EXERCISE DATA =>
#####

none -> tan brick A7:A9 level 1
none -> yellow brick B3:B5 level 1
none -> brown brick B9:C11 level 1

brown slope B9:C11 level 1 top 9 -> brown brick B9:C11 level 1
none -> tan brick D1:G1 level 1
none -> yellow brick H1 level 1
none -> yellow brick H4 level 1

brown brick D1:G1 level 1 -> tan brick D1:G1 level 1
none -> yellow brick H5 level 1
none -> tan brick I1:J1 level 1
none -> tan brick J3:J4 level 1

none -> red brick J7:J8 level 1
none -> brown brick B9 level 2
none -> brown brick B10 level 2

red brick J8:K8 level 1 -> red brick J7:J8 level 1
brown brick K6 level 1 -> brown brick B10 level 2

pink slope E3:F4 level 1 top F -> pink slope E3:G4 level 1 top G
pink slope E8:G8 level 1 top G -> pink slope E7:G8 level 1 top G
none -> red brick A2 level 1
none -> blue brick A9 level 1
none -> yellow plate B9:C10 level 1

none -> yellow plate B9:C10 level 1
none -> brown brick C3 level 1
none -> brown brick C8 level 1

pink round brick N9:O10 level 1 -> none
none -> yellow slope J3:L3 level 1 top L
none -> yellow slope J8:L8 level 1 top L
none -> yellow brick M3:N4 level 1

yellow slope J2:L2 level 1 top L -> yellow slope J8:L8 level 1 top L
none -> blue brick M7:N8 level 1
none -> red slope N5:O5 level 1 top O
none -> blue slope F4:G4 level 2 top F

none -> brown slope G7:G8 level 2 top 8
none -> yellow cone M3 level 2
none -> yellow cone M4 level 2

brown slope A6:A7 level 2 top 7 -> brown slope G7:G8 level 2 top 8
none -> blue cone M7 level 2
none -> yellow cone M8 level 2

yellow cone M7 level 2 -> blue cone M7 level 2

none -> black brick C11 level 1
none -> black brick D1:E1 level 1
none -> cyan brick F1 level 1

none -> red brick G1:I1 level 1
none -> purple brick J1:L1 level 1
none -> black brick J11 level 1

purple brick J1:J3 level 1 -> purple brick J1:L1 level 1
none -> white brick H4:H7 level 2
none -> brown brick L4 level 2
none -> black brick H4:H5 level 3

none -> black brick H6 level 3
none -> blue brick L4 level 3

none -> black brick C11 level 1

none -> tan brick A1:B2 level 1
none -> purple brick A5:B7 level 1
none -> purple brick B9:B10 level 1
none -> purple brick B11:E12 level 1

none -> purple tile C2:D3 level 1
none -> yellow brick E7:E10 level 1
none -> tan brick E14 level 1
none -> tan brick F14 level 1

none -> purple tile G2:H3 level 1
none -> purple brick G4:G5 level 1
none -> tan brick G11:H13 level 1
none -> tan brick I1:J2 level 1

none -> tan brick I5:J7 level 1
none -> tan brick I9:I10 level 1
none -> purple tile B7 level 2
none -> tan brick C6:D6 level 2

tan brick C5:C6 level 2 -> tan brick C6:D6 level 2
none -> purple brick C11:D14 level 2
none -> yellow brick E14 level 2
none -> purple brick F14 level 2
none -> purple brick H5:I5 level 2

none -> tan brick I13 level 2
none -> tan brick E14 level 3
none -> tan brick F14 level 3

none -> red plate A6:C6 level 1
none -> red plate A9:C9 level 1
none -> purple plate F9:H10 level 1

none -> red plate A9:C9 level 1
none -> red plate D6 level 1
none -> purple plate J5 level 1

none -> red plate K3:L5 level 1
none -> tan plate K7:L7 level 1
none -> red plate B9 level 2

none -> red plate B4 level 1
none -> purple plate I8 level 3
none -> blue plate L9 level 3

#####

PROBLEM DESCRIPTION => Working from the material above, retype exactly the lines from the one with "none -> tan brick F14 level 3" through the one with "none -> red plate K3:L5 level 1", both included, and only those lines.

YOUR RESPONSE =>
none -> tan brick F14 level 3

none -> red plate A6:C6 level 1
none -> red plate A9:C9 level 1
none -> purple plate F9:H10 level 1

none -> red plate A9:C9 level 1
none -> red plate D6 level 1
none -> purple plate J5 level 1

none -> red plate K3:L5 level 1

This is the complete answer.